:: What the task requires ::
Set down exactly the stretch of lines below that opens at the line containing "SD pin SCK: A3 -> SCK" and continues through the last line of the entries, and nothing else.

:: Material shown ::
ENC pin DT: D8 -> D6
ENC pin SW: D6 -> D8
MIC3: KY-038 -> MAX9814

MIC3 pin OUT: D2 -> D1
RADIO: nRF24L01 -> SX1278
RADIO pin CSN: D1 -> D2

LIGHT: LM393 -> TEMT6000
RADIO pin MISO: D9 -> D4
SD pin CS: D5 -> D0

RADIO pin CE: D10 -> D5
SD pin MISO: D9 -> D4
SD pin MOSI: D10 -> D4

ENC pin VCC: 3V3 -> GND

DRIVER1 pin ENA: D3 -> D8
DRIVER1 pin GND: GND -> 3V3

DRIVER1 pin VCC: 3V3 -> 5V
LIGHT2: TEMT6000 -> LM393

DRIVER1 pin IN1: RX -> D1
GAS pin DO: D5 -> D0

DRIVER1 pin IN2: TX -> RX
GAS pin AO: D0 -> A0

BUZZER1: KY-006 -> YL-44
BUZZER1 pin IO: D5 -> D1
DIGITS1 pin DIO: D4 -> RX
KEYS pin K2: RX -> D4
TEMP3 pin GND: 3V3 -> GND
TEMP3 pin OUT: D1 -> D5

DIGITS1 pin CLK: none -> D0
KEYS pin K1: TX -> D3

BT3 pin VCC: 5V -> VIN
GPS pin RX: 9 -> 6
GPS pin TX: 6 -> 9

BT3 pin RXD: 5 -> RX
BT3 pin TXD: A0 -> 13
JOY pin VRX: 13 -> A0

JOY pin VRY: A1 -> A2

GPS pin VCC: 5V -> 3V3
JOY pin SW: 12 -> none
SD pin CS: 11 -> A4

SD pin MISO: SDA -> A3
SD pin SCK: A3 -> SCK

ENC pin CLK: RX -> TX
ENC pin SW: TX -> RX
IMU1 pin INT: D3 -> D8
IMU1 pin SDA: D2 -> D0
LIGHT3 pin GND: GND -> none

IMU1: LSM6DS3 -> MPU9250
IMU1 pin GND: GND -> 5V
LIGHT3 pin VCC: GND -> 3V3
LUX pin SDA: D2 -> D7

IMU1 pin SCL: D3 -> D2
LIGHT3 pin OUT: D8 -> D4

:: Solution to this problem ::
SD pin SCK: A3 -> SCK

ENC pin CLK: RX -> TX
ENC pin SW: TX -> RX
IMU1 pin INT: D3 -> D8
IMU1 pin SDA: D2 -> D0
LIGHT3 pin GND: GND -> none

IMU1: LSM6DS3 -> MPU9250
IMU1 pin GND: GND -> 5V
LIGHT3 pin VCC: GND -> 3V3
LUX pin SDA: D2 -> D7

IMU1 pin SCL: D3 -> D2
LIGHT3 pin OUT: D8 -> D4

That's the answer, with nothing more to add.